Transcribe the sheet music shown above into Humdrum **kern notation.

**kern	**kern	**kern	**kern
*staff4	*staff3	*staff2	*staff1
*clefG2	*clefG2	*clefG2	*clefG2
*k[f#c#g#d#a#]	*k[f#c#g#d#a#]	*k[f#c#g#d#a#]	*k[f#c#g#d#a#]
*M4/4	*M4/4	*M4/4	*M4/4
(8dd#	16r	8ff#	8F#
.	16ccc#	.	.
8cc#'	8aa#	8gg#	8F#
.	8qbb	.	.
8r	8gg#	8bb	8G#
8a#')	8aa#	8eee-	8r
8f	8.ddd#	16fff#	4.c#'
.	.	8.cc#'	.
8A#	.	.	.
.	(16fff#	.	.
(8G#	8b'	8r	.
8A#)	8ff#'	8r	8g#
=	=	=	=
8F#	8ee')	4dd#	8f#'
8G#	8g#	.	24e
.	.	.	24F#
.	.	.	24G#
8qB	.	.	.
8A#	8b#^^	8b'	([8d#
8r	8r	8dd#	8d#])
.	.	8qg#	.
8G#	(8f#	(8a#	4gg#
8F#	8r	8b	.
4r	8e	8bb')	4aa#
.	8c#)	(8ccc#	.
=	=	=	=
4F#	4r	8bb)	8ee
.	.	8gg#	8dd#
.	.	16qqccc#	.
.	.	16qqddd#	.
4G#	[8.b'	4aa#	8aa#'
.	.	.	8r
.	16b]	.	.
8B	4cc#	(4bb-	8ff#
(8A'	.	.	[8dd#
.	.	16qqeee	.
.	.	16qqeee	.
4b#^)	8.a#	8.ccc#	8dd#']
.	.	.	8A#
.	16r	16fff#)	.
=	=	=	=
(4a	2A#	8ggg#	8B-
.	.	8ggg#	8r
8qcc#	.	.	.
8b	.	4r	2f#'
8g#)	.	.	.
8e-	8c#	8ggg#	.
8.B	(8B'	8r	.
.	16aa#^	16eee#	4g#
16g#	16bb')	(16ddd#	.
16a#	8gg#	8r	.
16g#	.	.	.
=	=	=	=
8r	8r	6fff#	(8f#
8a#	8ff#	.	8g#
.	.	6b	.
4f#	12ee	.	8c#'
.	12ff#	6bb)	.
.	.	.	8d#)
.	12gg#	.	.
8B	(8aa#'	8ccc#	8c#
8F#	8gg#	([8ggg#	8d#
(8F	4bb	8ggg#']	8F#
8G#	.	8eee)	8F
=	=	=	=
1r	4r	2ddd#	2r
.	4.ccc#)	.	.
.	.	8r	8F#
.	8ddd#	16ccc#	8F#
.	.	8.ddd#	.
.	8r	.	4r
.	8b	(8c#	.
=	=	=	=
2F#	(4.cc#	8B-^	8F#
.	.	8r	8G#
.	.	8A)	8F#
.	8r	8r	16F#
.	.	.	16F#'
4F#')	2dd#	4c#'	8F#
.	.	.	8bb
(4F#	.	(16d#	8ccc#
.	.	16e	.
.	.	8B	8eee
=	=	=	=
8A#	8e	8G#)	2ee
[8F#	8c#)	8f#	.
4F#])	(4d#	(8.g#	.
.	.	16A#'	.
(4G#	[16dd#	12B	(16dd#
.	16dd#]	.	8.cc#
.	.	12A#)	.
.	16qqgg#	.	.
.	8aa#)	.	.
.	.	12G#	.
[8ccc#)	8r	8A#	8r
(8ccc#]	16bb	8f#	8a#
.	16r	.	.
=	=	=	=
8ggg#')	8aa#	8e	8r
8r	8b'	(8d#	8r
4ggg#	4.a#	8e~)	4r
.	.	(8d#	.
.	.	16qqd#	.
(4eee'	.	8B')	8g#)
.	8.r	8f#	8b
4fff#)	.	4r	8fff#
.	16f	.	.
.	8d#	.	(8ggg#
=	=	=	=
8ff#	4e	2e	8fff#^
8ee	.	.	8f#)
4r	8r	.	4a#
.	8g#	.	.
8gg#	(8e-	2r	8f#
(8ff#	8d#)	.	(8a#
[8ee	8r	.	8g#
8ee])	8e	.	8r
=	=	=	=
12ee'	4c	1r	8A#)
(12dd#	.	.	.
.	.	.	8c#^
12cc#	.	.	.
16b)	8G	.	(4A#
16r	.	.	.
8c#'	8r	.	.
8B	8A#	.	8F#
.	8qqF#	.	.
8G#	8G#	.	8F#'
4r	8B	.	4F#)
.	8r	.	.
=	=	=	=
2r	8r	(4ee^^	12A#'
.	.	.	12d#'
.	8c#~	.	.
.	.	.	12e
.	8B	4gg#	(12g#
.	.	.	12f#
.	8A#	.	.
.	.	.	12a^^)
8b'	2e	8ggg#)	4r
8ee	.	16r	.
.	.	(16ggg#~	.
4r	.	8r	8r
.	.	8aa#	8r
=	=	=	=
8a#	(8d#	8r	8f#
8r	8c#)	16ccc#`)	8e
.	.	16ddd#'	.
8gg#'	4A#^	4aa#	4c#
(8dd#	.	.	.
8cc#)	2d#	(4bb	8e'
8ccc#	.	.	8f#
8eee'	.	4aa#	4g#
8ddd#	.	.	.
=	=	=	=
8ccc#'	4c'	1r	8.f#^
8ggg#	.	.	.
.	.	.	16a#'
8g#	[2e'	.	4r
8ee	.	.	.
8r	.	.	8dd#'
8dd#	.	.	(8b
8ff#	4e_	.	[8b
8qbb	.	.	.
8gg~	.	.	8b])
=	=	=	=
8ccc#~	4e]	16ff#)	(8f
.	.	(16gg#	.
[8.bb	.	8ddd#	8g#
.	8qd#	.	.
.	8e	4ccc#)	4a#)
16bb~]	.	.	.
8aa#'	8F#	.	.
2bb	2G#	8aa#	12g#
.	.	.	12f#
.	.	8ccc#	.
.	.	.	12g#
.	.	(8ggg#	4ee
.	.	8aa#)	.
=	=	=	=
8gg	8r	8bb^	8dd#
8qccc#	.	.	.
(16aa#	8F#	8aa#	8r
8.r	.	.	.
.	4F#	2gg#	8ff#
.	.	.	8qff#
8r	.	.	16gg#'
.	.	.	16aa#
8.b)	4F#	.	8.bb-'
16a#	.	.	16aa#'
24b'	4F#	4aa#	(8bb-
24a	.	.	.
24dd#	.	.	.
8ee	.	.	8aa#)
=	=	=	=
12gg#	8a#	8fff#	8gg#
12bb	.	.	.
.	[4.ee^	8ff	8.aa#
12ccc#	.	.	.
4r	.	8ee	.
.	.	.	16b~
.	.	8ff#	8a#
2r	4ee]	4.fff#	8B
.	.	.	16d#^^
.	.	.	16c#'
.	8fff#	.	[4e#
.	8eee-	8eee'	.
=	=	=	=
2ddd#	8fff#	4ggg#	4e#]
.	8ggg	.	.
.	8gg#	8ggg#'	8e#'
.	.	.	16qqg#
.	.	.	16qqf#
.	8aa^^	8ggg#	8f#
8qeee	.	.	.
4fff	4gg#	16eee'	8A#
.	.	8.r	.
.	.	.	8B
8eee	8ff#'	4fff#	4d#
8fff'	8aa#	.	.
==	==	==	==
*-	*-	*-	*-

> **WHAT TO DO**: Count the lines in the records that contain the string "kern", with uppercase and lowercase letters matching exactly. Reply with the number only.

> **ANSWER TO THE PROBLEM**: 2